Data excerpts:
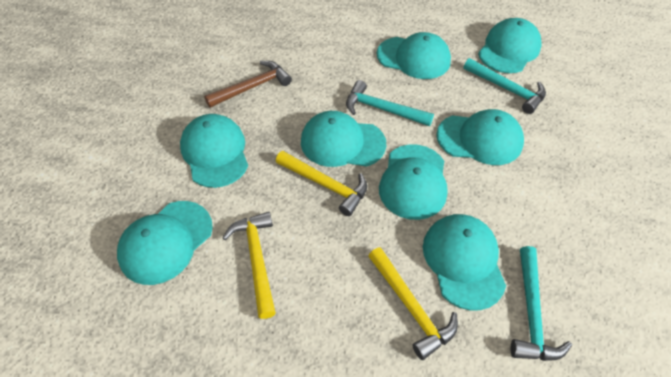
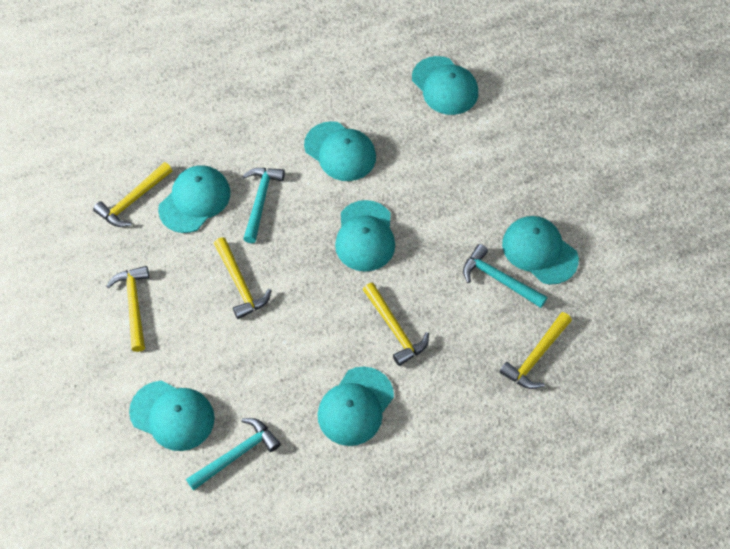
brown hammer: 1 -> 0
turquoise cap: 8 -> 7
yellow hammer: 3 -> 5

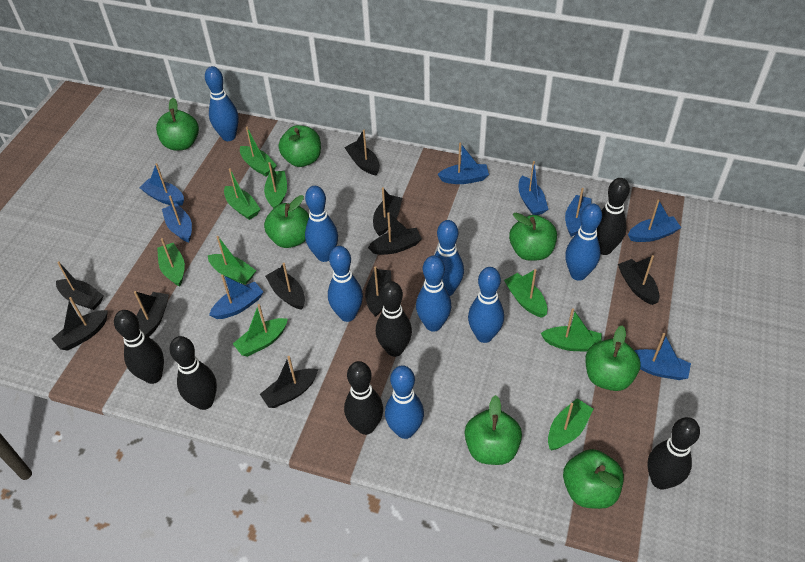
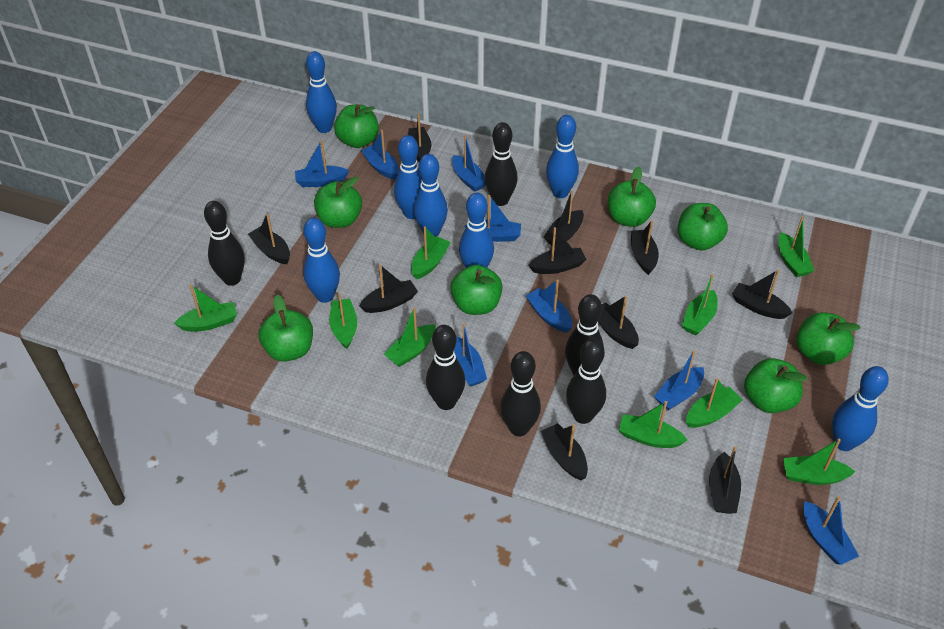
blue bowling pin: 8 -> 7
green apple: 7 -> 8

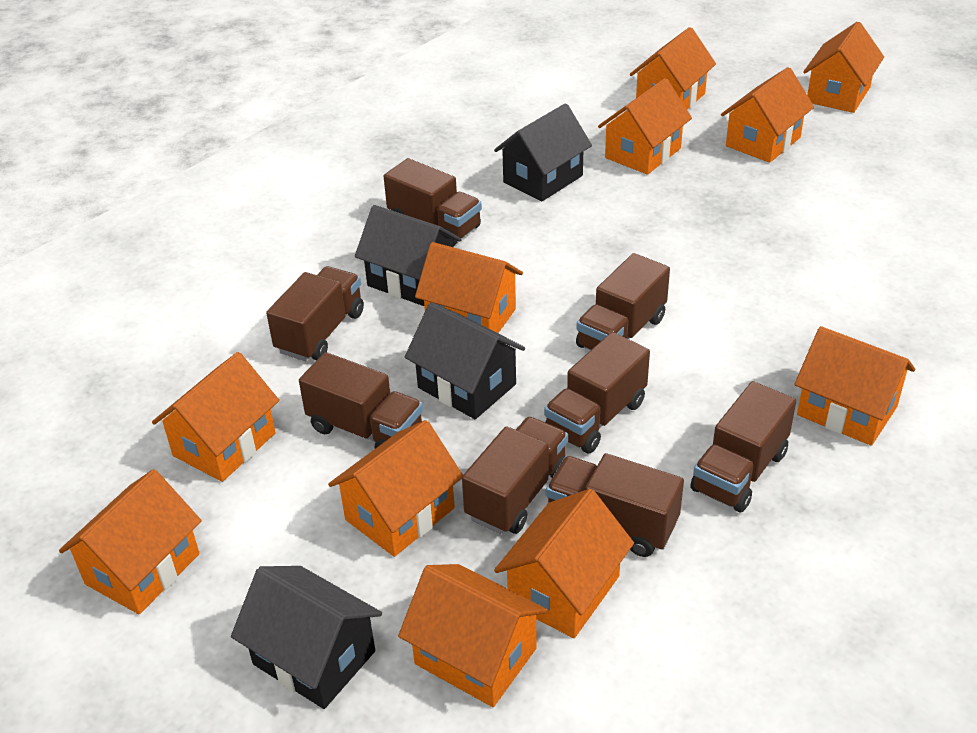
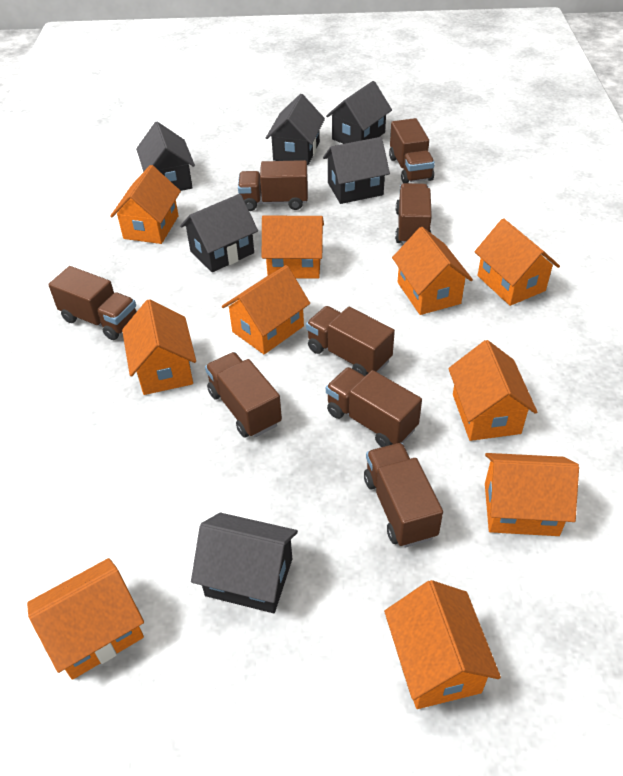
black house: 4 -> 6
orange house: 11 -> 10

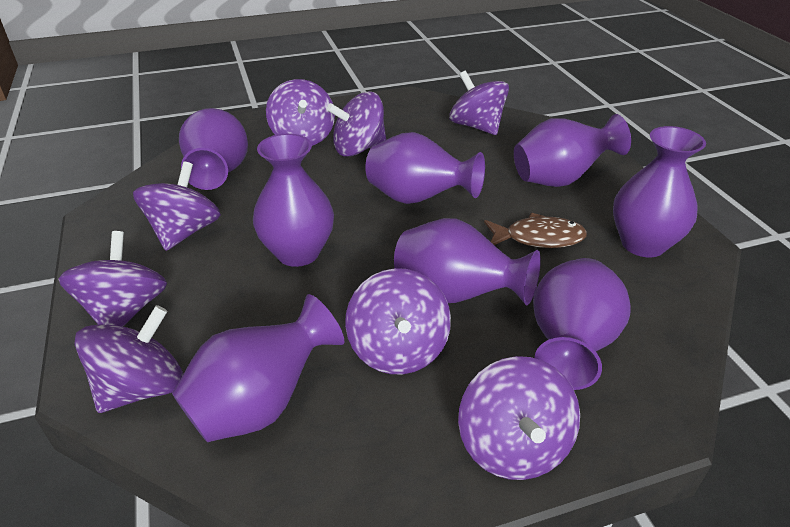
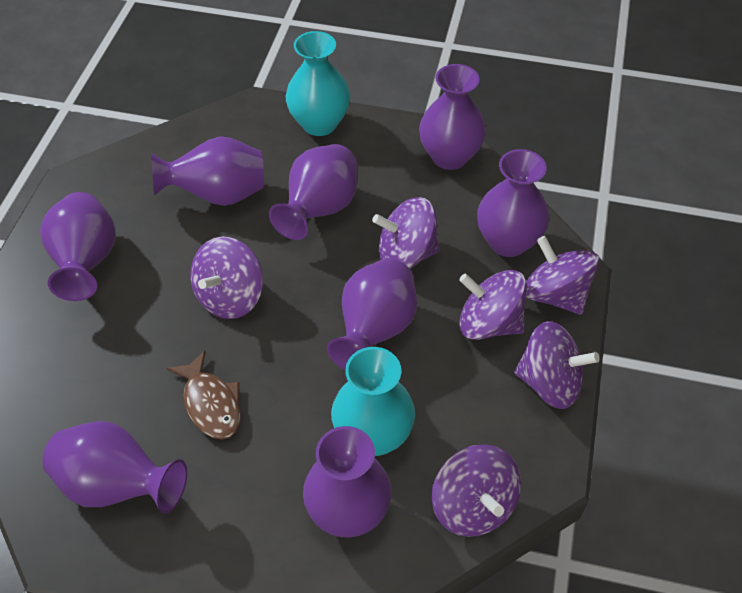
purple spinning top: 8 -> 6
turquoise vase: 0 -> 2

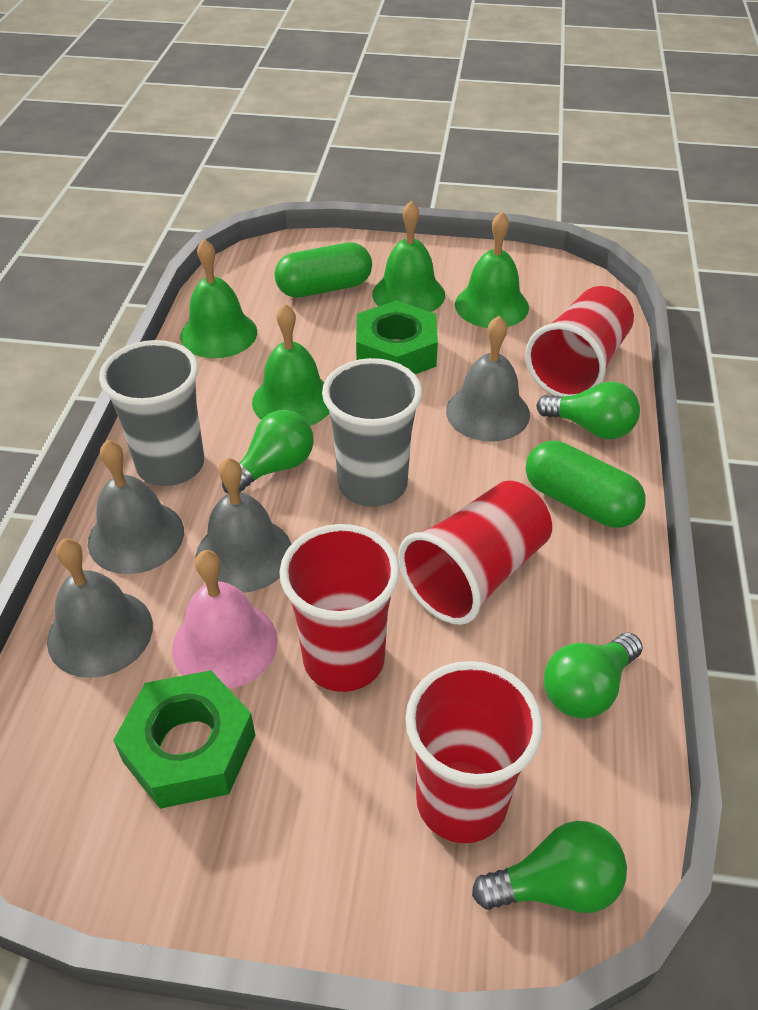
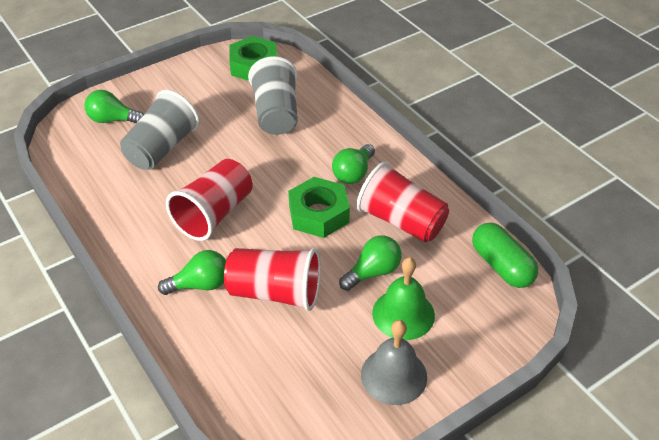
green bell: 4 -> 1
green capsule: 2 -> 1
grey bell: 4 -> 1
pink bell: 1 -> 0
red cup: 4 -> 3

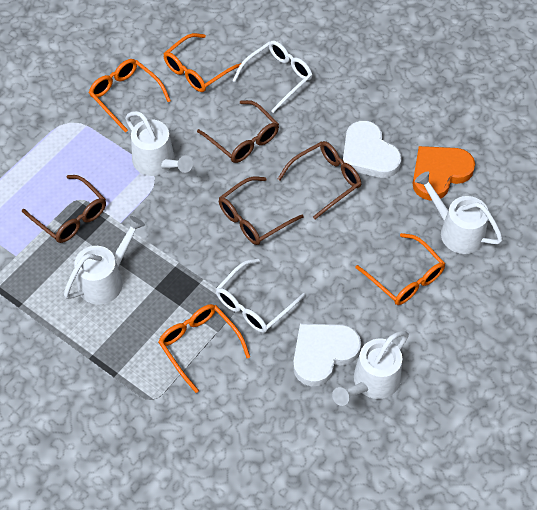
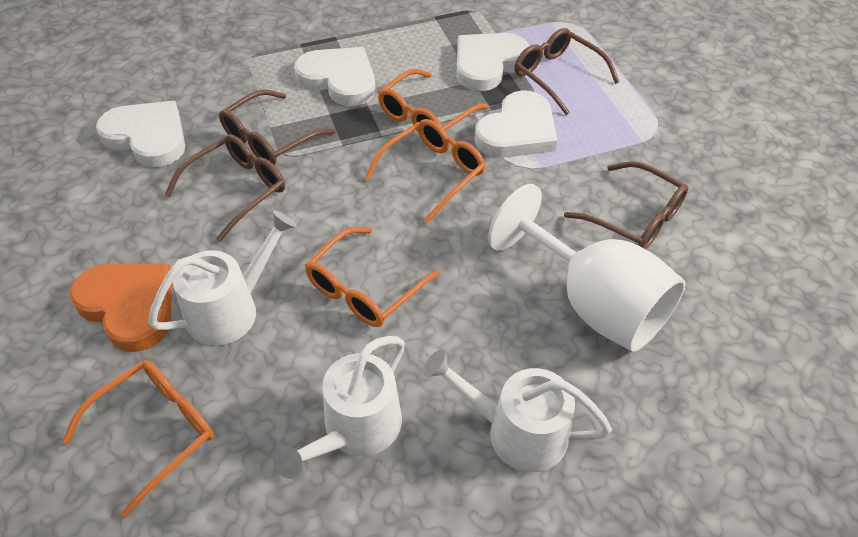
white glasses: 2 -> 0
white goblet: 0 -> 1
white heart: 2 -> 4
white watering can: 4 -> 3

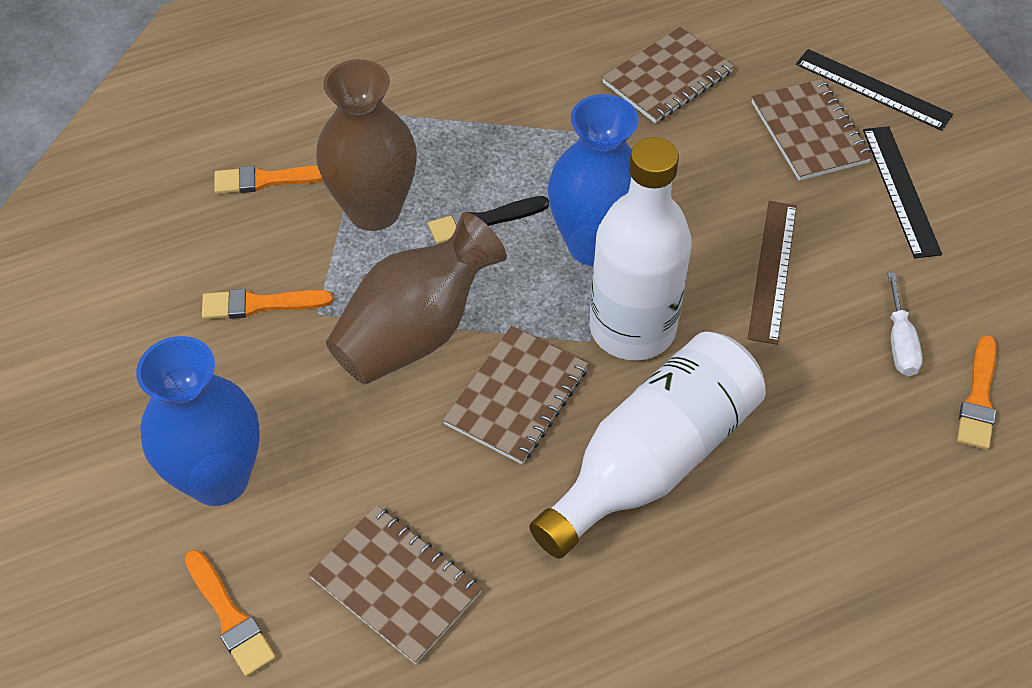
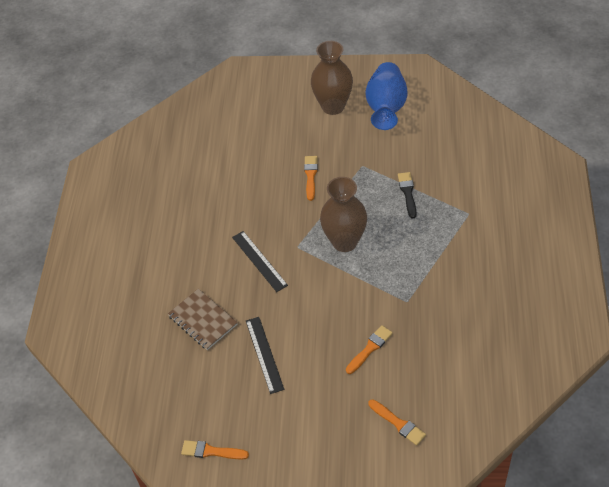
blue vase: 2 -> 1
brown notebook: 4 -> 1
brown ruler: 1 -> 0
white bottle: 2 -> 0
white screwdriver: 1 -> 0

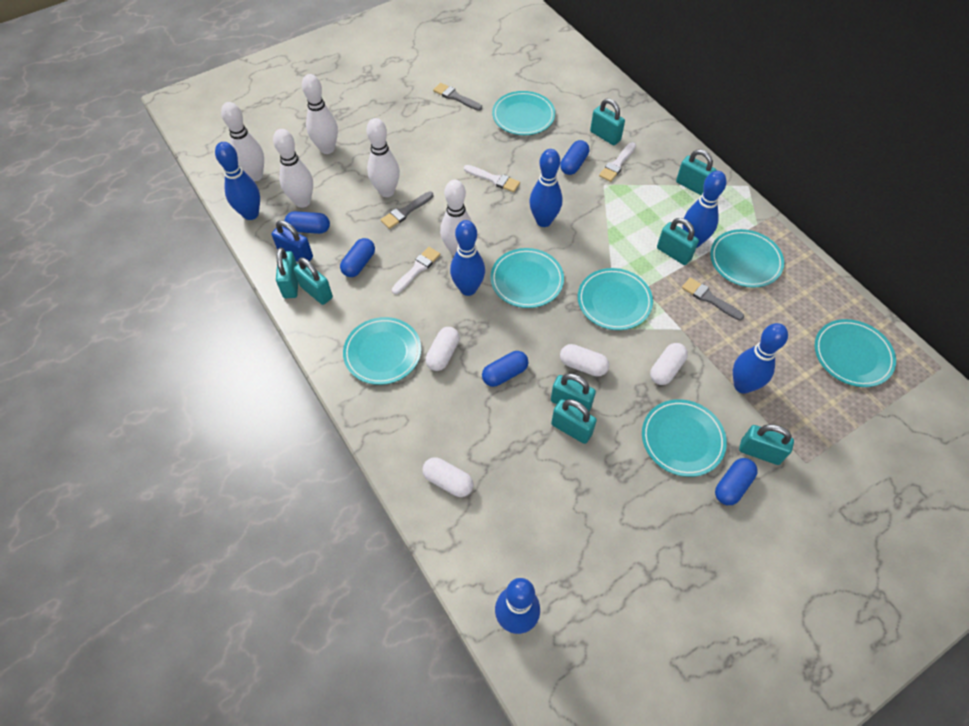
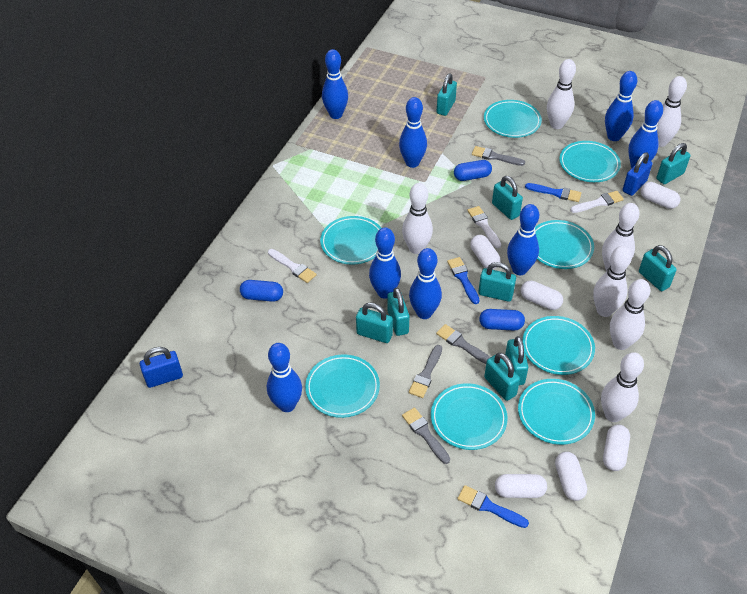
blue bowling pin: 6 -> 8
blue brush: 0 -> 3
blue capsule: 5 -> 3
blue padlock: 1 -> 2
grey brush: 3 -> 4
turquoise padlock: 8 -> 9
turquoise plate: 7 -> 8
white bowling pin: 5 -> 7
white capsule: 4 -> 6

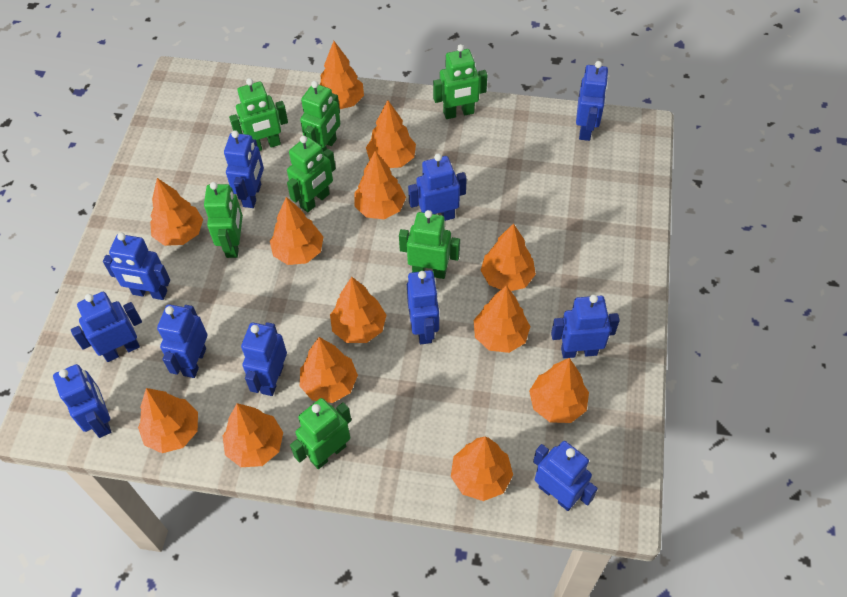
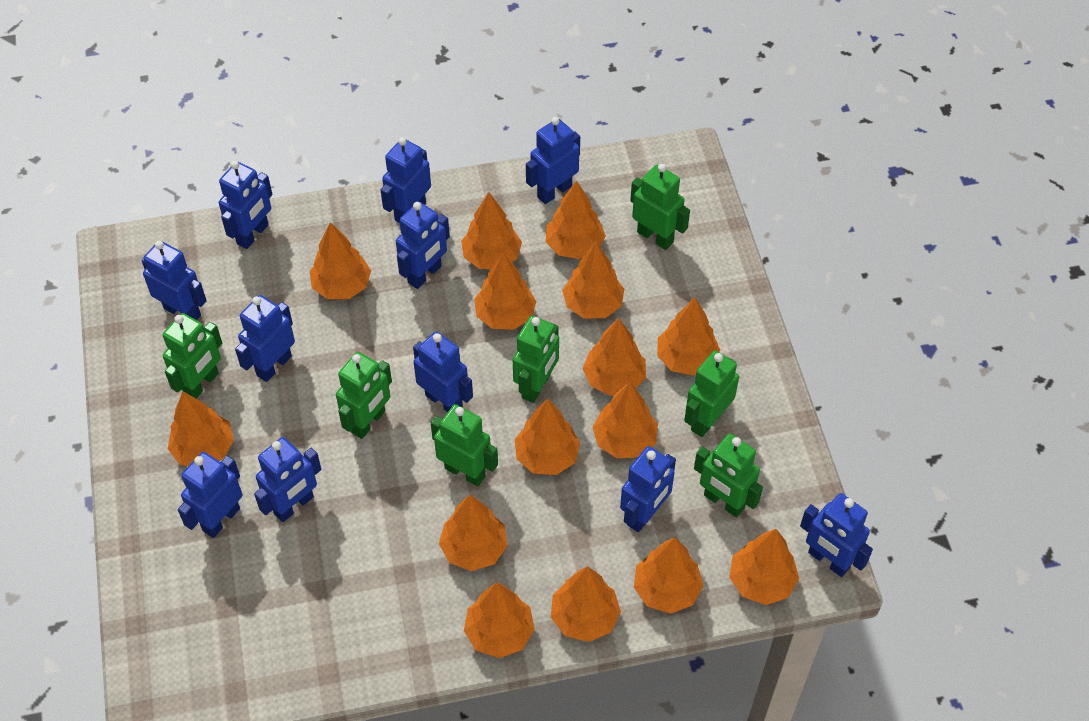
orange tree: 13 -> 15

Aim of the task: Repeat each entry exactly as given; no pictures belong in the copy.

Task output:
brown hammer: 1 -> 0
turquoise cap: 8 -> 7
yellow hammer: 3 -> 5

blue bowling pin: 8 -> 7
green apple: 7 -> 8

black house: 4 -> 6
orange house: 11 -> 10

purple spinning top: 8 -> 6
turquoise vase: 0 -> 2

green bell: 4 -> 1
green capsule: 2 -> 1
grey bell: 4 -> 1
pink bell: 1 -> 0
red cup: 4 -> 3

white glasses: 2 -> 0
white goblet: 0 -> 1
white heart: 2 -> 4
white watering can: 4 -> 3

blue vase: 2 -> 1
brown notebook: 4 -> 1
brown ruler: 1 -> 0
white bottle: 2 -> 0
white screwdriver: 1 -> 0

blue bowling pin: 6 -> 8
blue brush: 0 -> 3
blue capsule: 5 -> 3
blue padlock: 1 -> 2
grey brush: 3 -> 4
turquoise padlock: 8 -> 9
turquoise plate: 7 -> 8
white bowling pin: 5 -> 7
white capsule: 4 -> 6

orange tree: 13 -> 15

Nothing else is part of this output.